▶ [Task]:
With the material below, print exactly the lines between the line holding "BARO2 pin SCL: D32 -> D22" and the line holding "TFT3 pin RES: D19 -> D22", inclusive. Add nothing else.

▶ [Given information]:
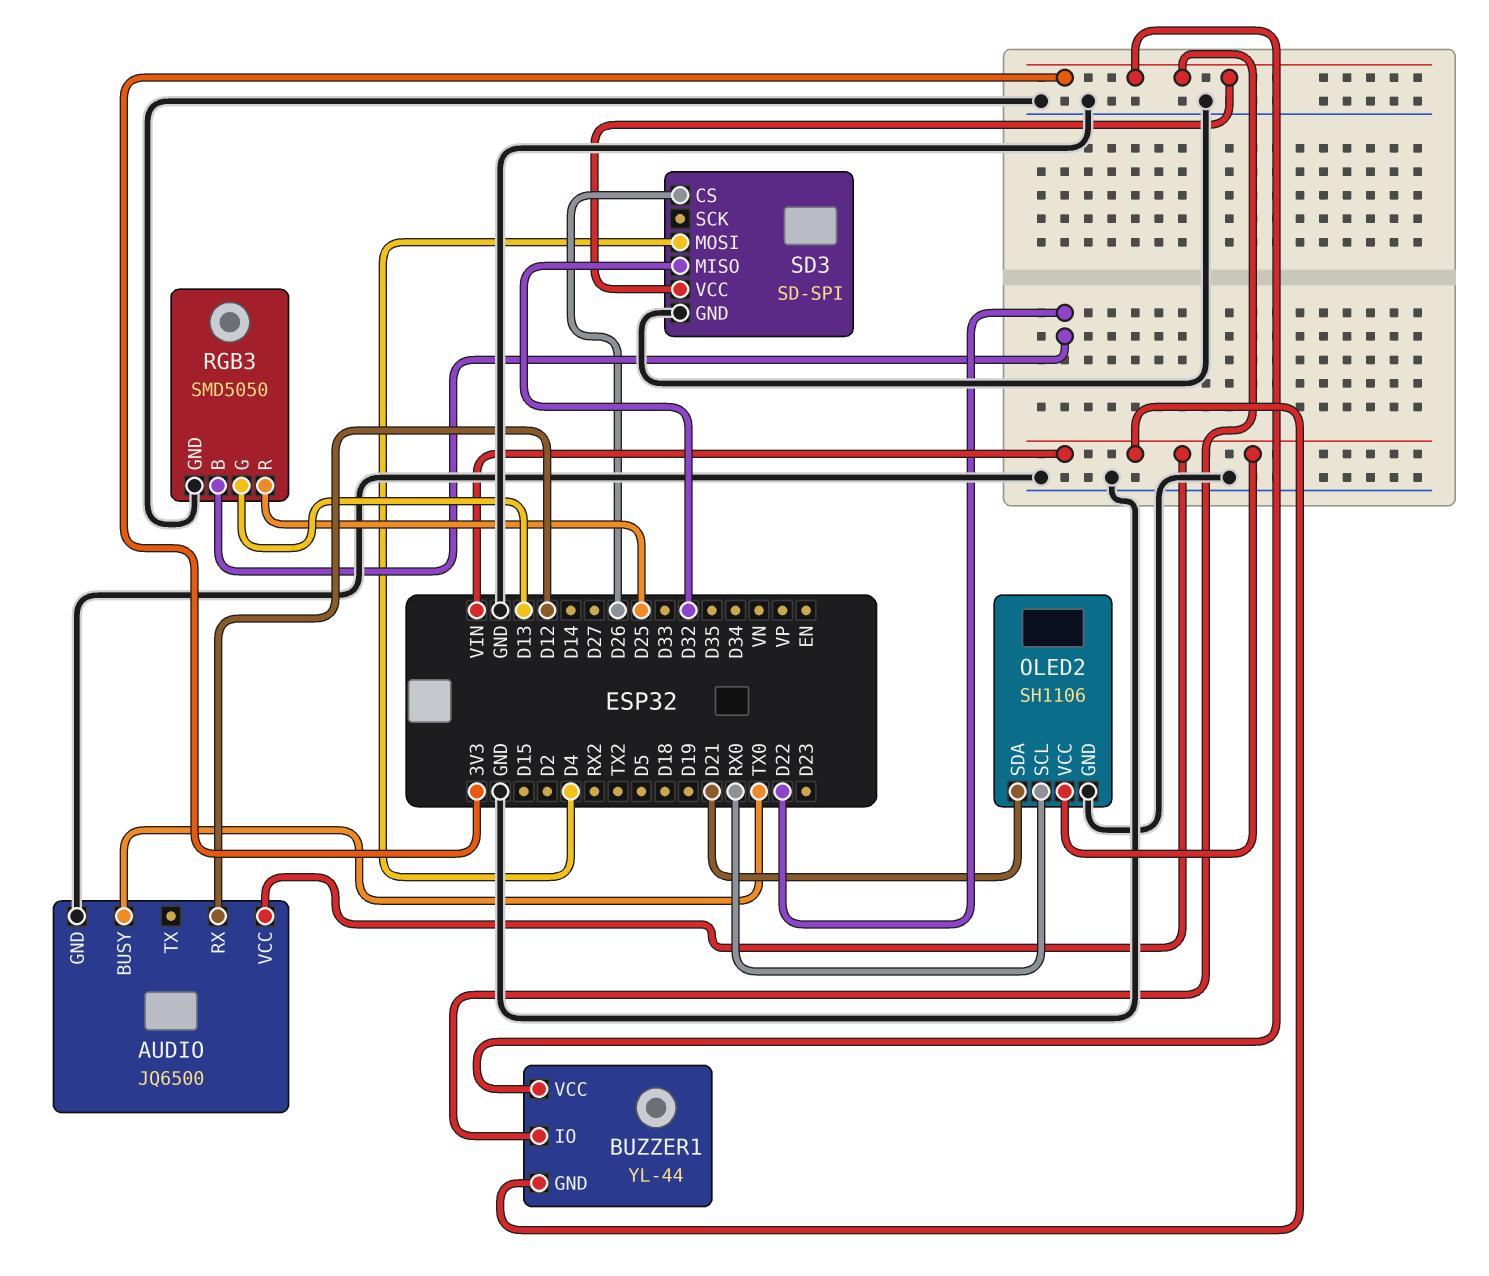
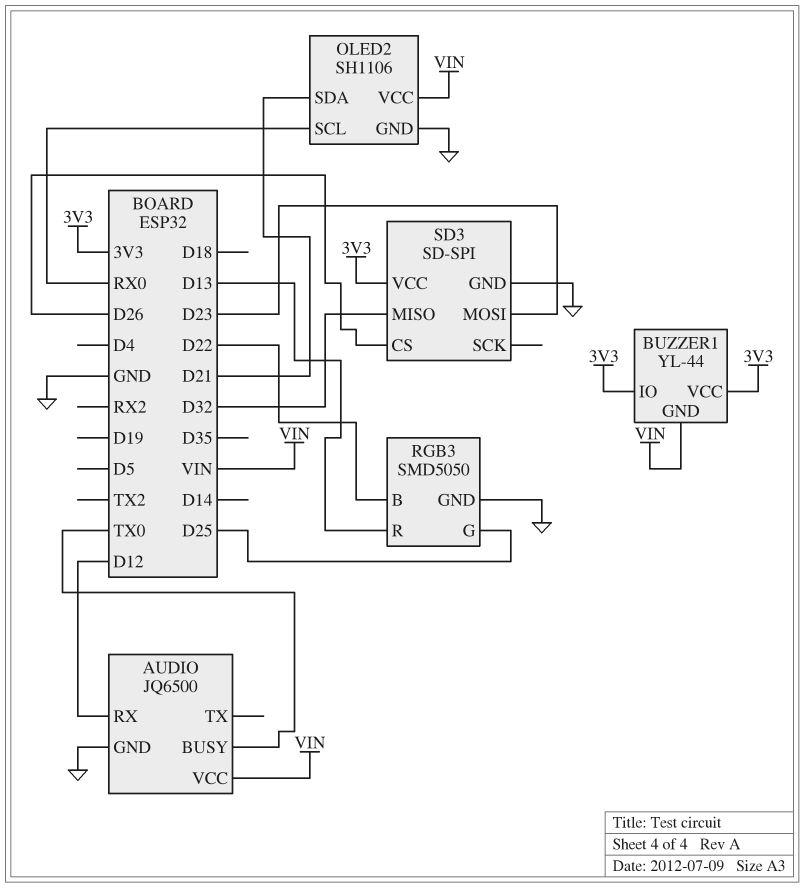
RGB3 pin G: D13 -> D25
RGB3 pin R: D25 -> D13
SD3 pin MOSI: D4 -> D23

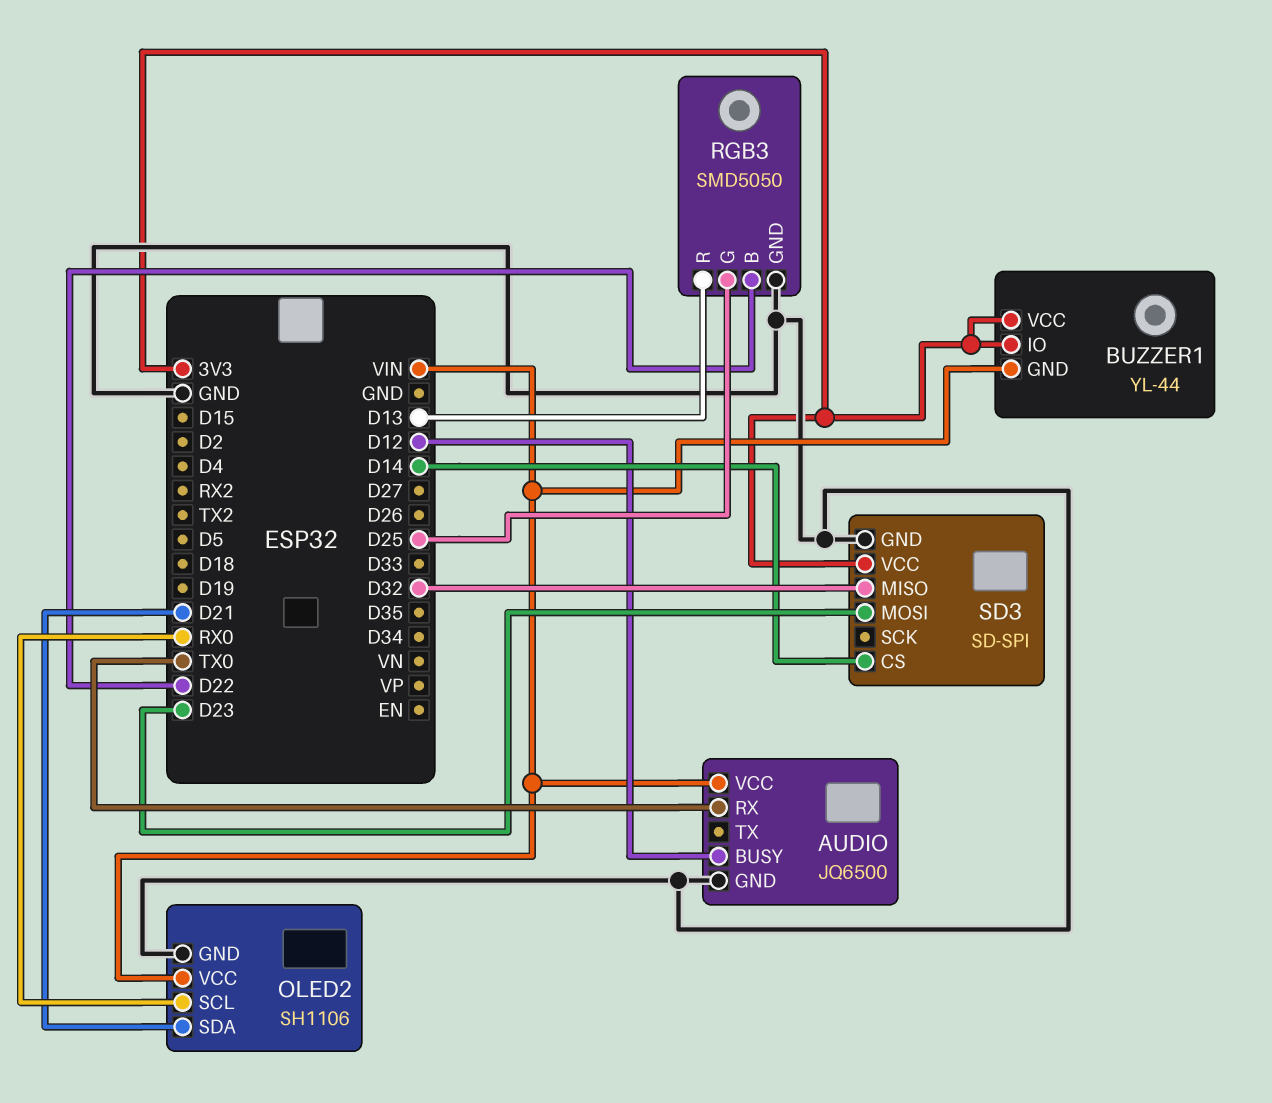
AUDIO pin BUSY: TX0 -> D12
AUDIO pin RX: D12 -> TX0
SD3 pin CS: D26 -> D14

==

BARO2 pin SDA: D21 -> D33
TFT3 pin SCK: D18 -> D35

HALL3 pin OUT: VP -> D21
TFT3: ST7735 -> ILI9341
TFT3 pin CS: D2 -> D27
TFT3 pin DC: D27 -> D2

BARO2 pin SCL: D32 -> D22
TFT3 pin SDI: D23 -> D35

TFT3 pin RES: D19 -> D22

▶ [Written reply]:
BARO2 pin SCL: D32 -> D22
TFT3 pin SDI: D23 -> D35

TFT3 pin RES: D19 -> D22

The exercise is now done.